## [Requirement]
Return exactly the lines that run from the one containing "green brick E5:E6" to the end of the entries, with both ends included.

## [Data for the task]
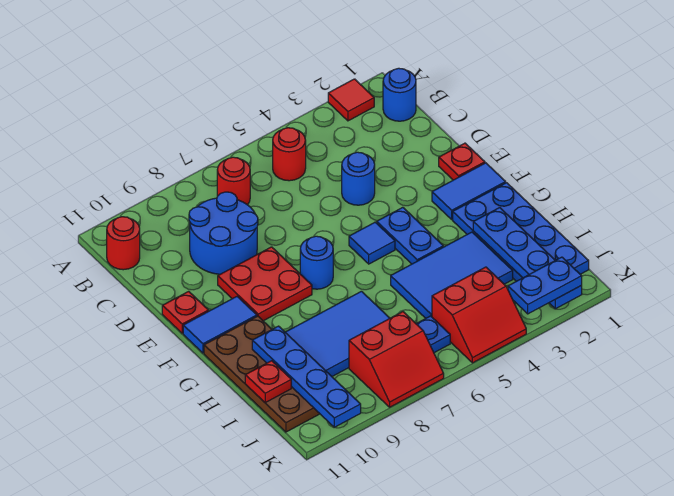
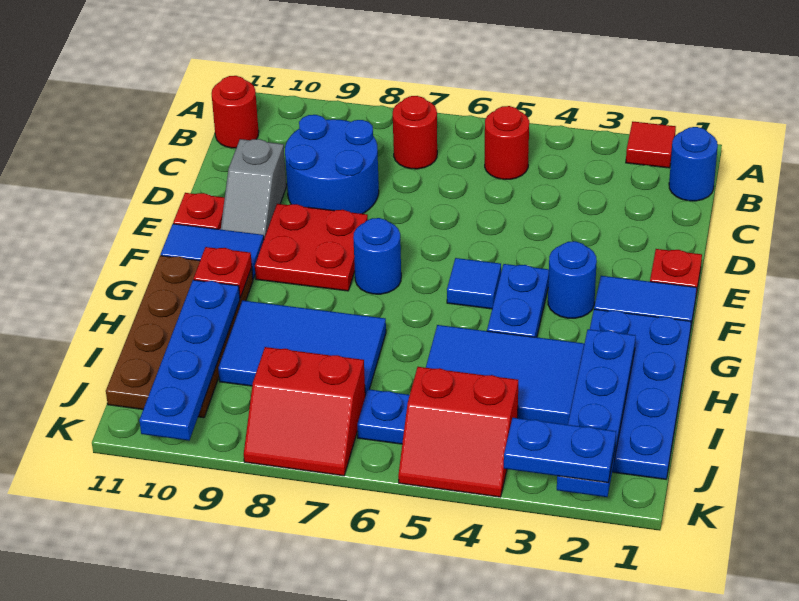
blue round brick D4 level 1 -> blue round brick F3 level 1
none -> grey slope D10:E10 level 1 top D
red plate I11 level 2 -> red plate G10 level 2

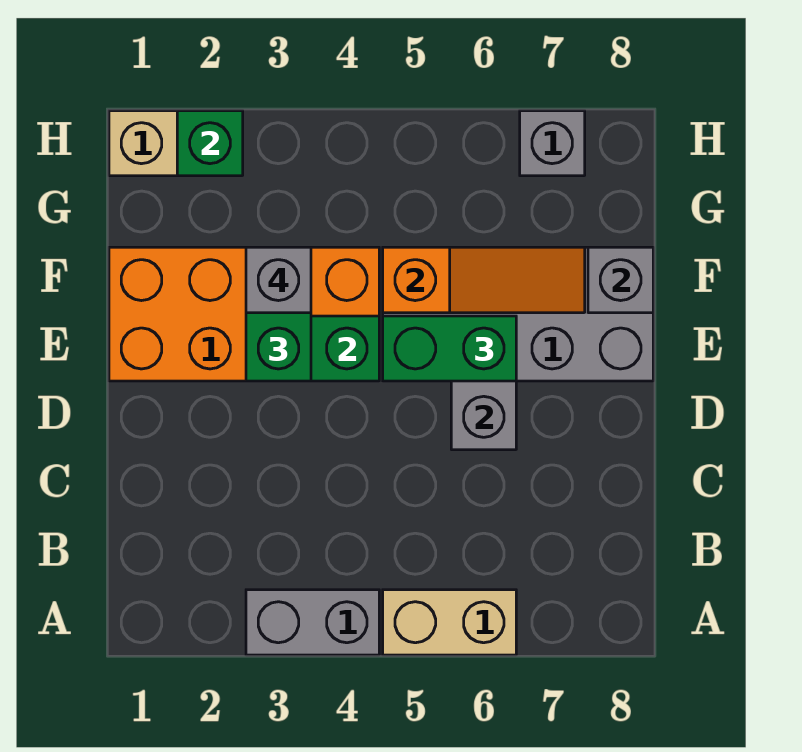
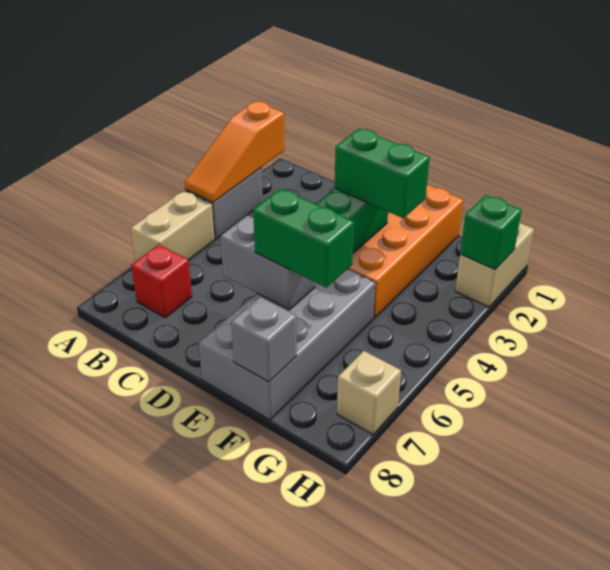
none -> red brick B7 level 1
green brick E5:E6 level 3 -> green brick E6:F6 level 3
grey brick F3 level 4 -> none
orange slope F5:F7 level 2 top 5 -> orange slope A2:A4 level 2 top 2
grey brick H7 level 1 -> tan brick H7 level 1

## [Result below]
green brick E5:E6 level 3 -> green brick E6:F6 level 3
grey brick F3 level 4 -> none
orange slope F5:F7 level 2 top 5 -> orange slope A2:A4 level 2 top 2
grey brick H7 level 1 -> tan brick H7 level 1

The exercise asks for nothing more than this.